EXTRACTED MATERIAL -
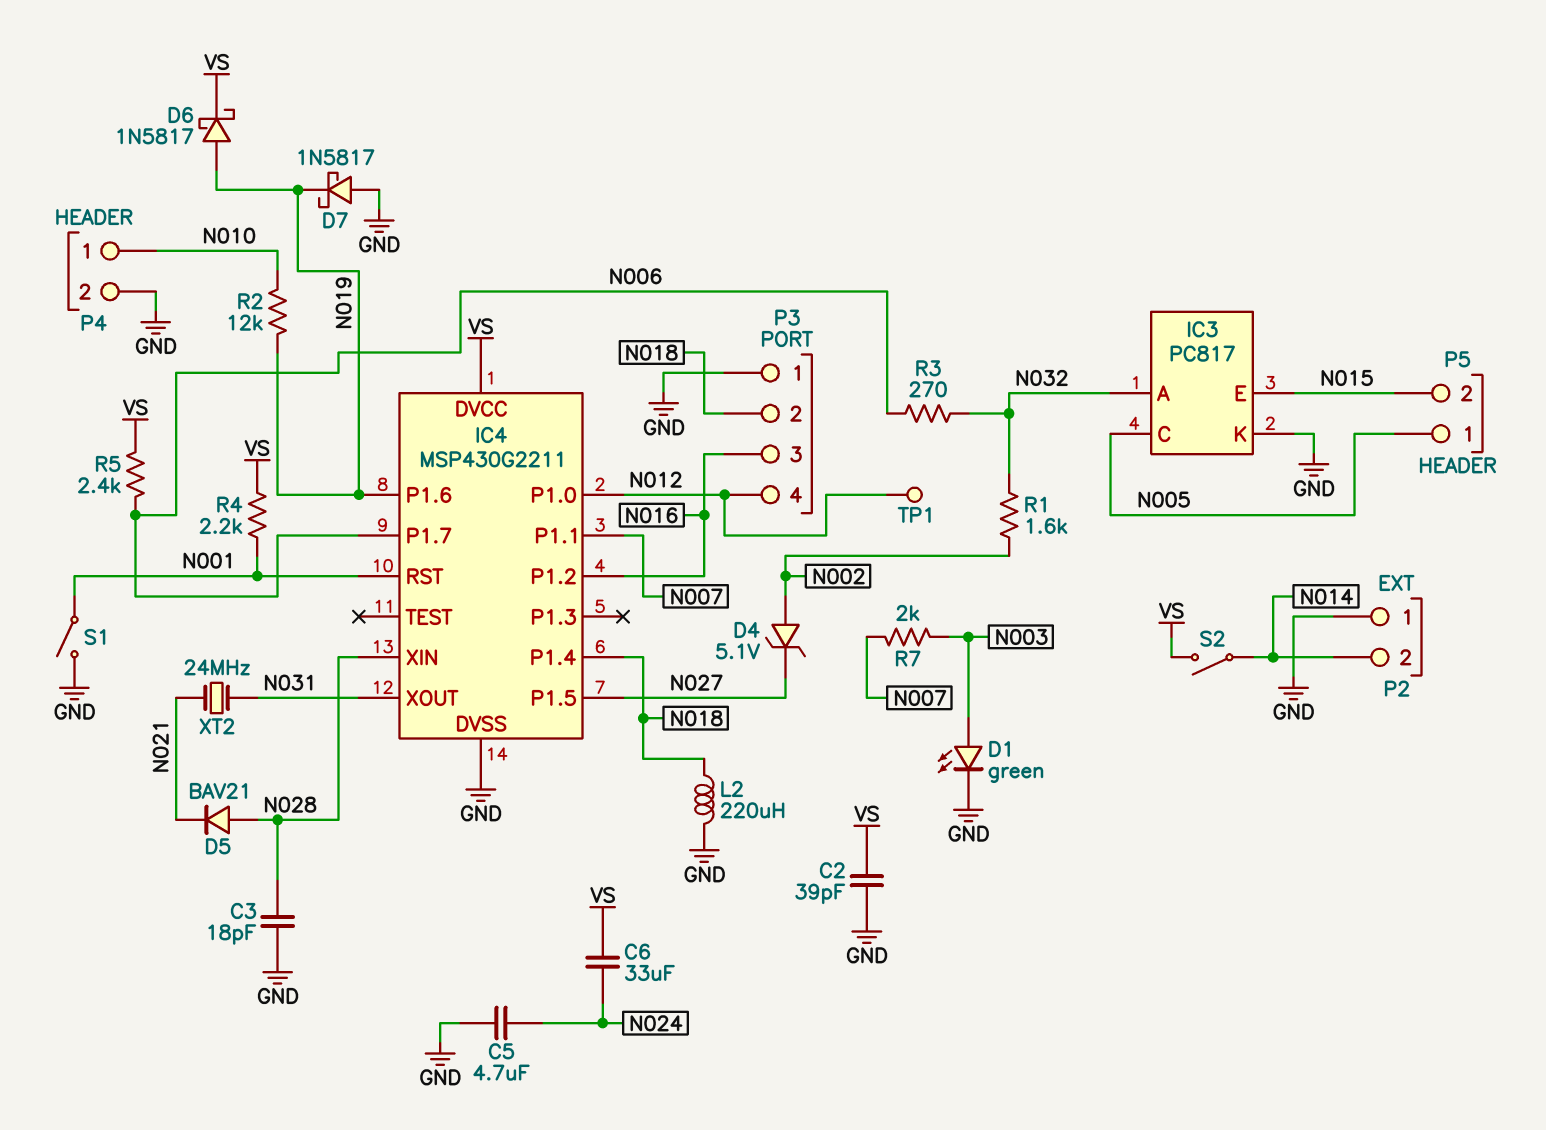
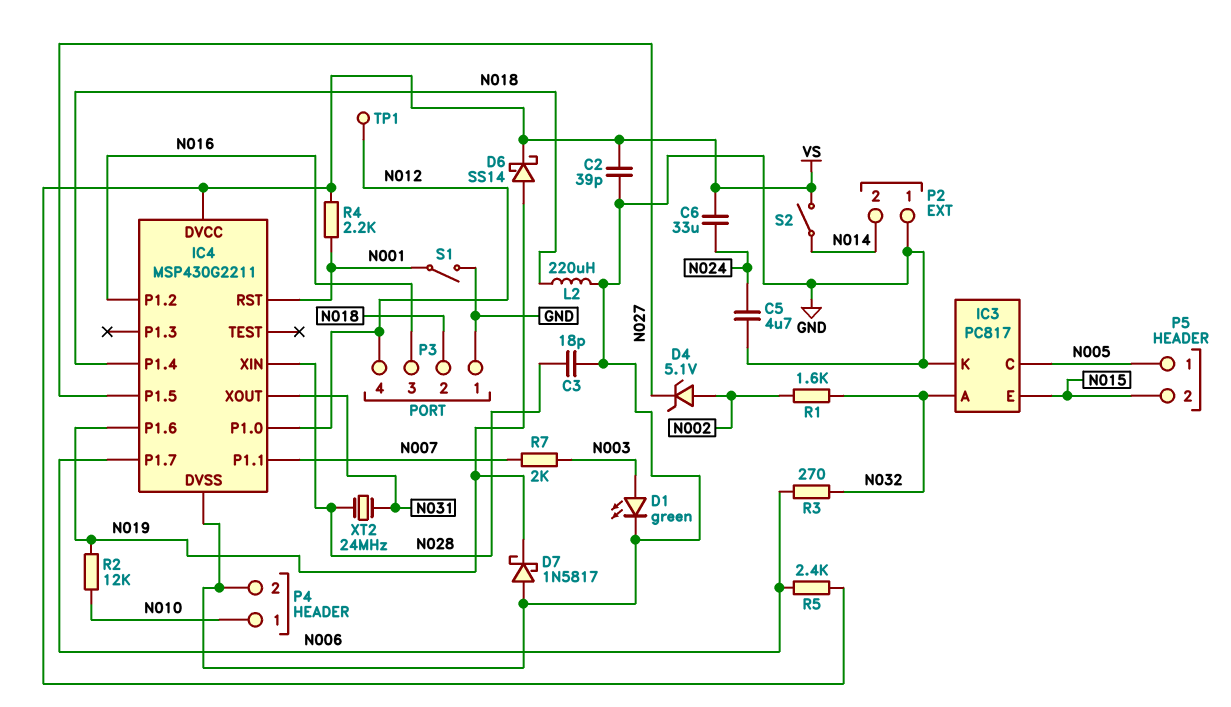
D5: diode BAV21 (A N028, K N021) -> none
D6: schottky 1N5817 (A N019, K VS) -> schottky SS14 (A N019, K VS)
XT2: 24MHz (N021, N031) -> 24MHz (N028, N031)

...

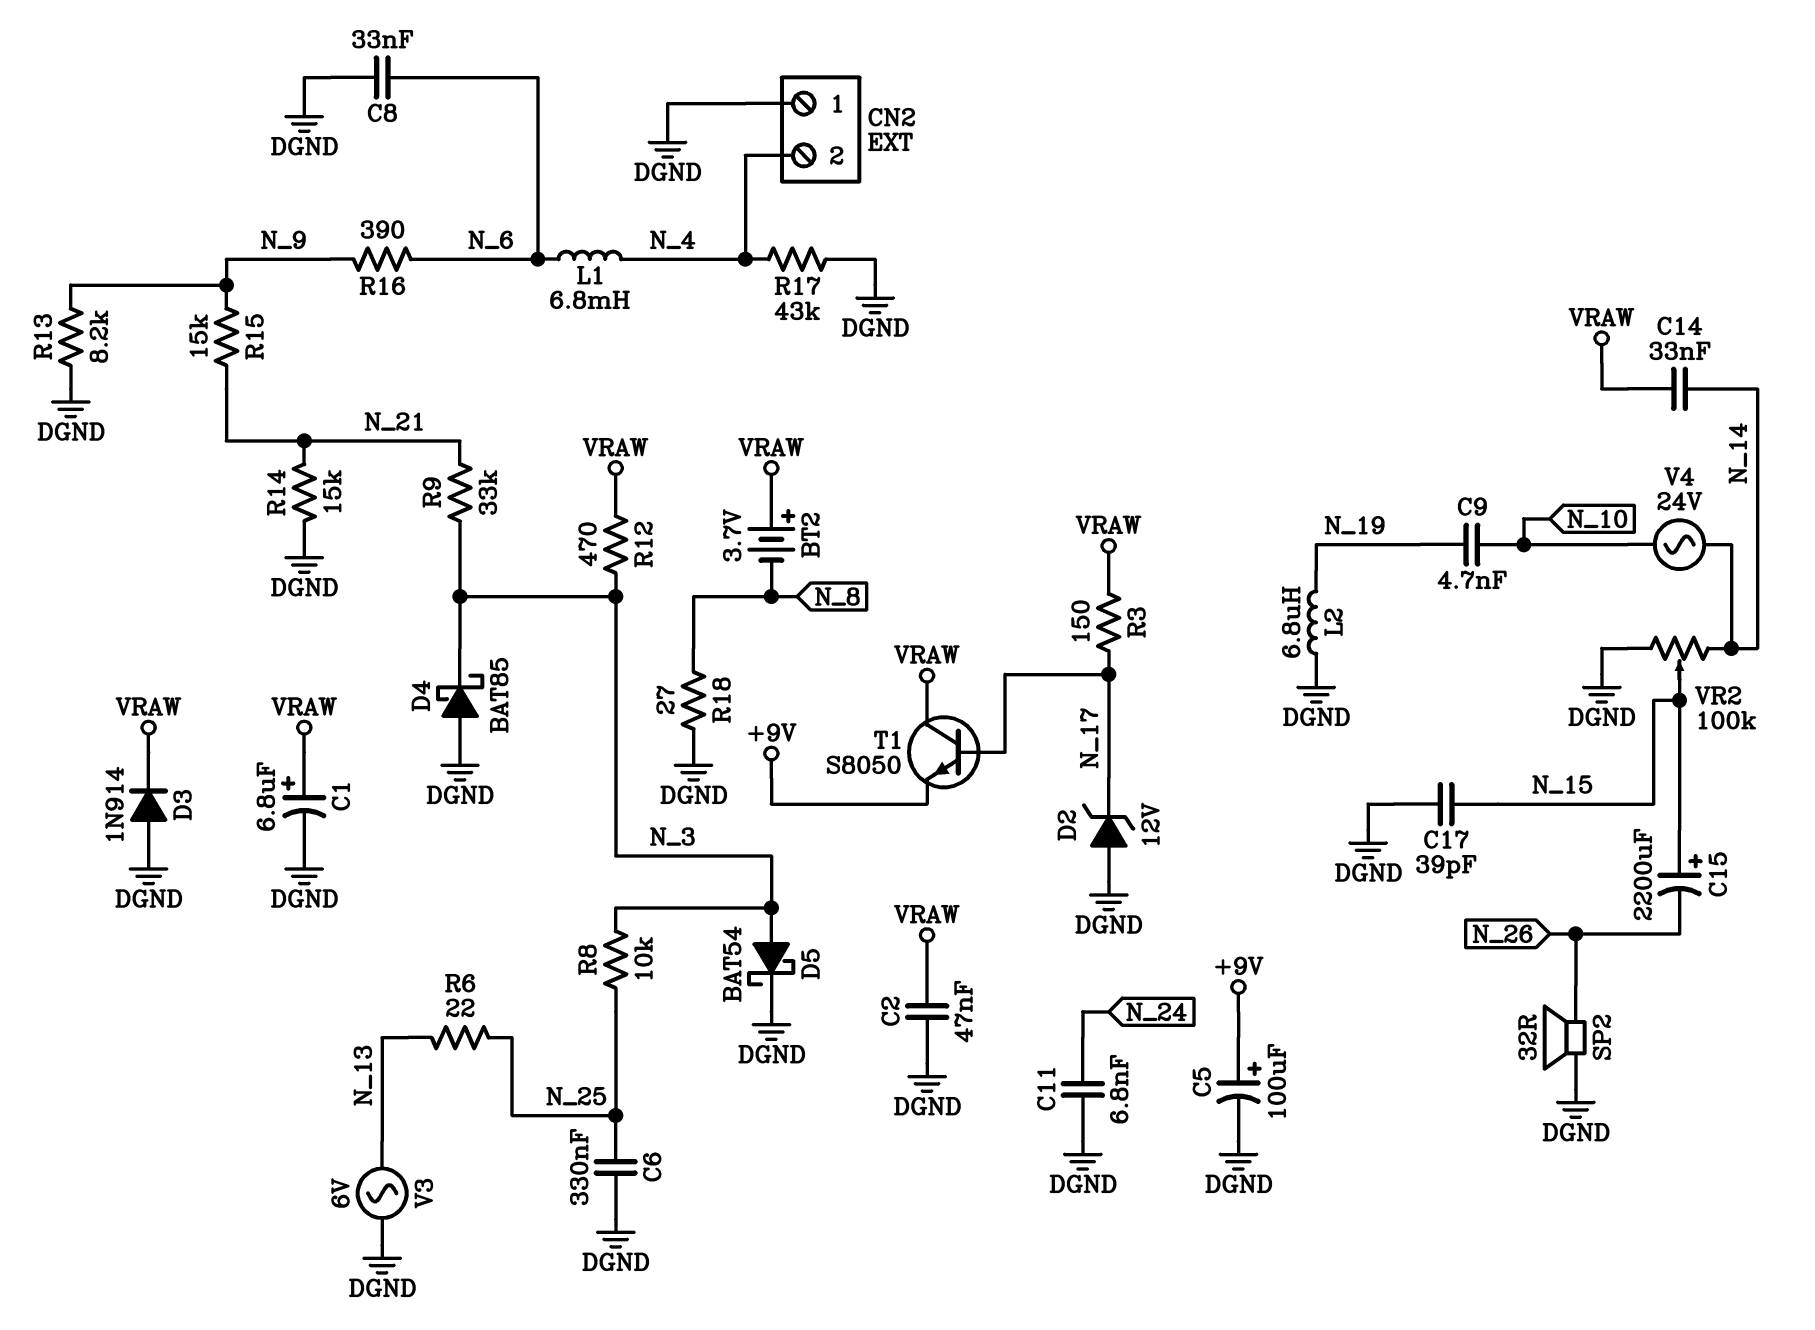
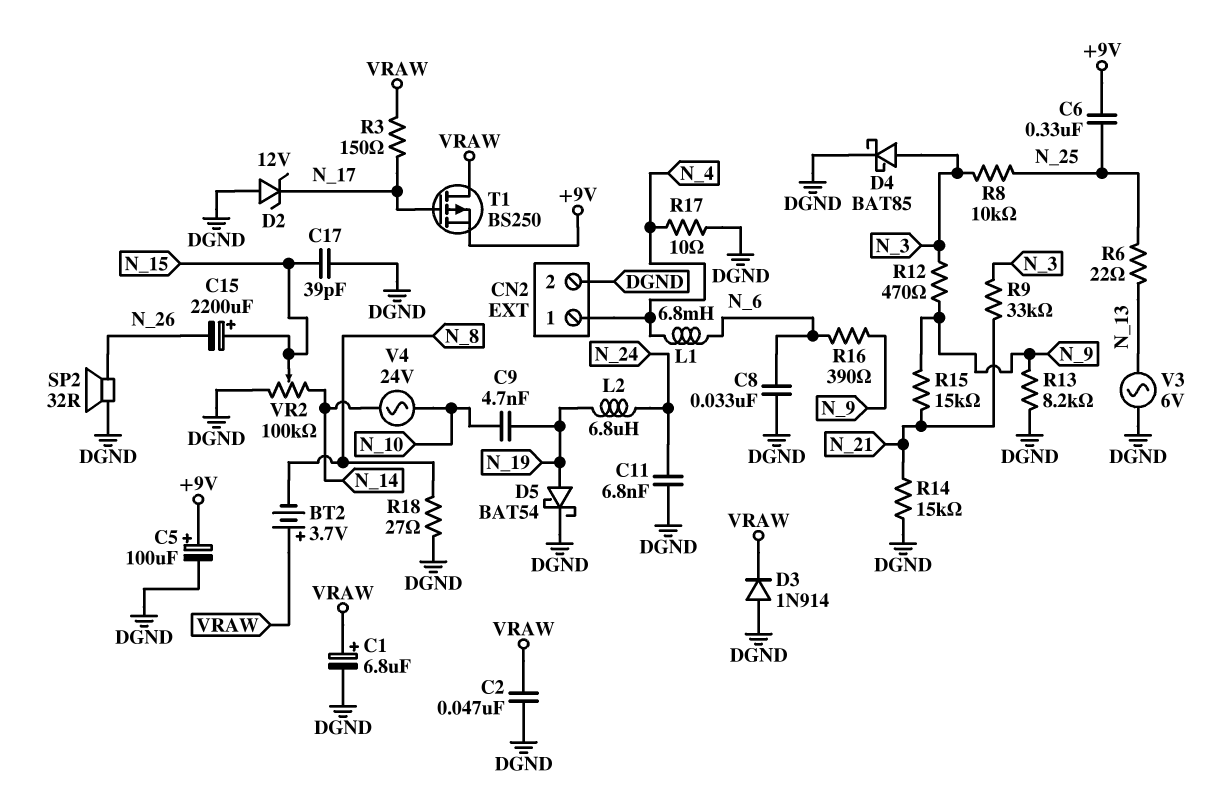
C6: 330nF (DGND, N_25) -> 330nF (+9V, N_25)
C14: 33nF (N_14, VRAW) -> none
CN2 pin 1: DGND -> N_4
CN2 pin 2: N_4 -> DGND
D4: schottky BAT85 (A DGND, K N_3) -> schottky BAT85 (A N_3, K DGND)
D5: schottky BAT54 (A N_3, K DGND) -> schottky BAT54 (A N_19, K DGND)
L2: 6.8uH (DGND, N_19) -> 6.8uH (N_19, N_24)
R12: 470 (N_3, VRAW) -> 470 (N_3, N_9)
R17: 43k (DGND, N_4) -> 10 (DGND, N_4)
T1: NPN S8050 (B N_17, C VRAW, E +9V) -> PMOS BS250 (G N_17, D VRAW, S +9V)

PROBLEM DETAILS - Reproduce, word for word and in full, only the lines above that start at the line with "CN2 pin 1: DGND -> N_4" and run through the line with "T1: NPN S8050", both ends included.

EXERCISE RESULT -
CN2 pin 1: DGND -> N_4
CN2 pin 2: N_4 -> DGND
D4: schottky BAT85 (A DGND, K N_3) -> schottky BAT85 (A N_3, K DGND)
D5: schottky BAT54 (A N_3, K DGND) -> schottky BAT54 (A N_19, K DGND)
L2: 6.8uH (DGND, N_19) -> 6.8uH (N_19, N_24)
R12: 470 (N_3, VRAW) -> 470 (N_3, N_9)
R17: 43k (DGND, N_4) -> 10 (DGND, N_4)
T1: NPN S8050 (B N_17, C VRAW, E +9V) -> PMOS BS250 (G N_17, D VRAW, S +9V)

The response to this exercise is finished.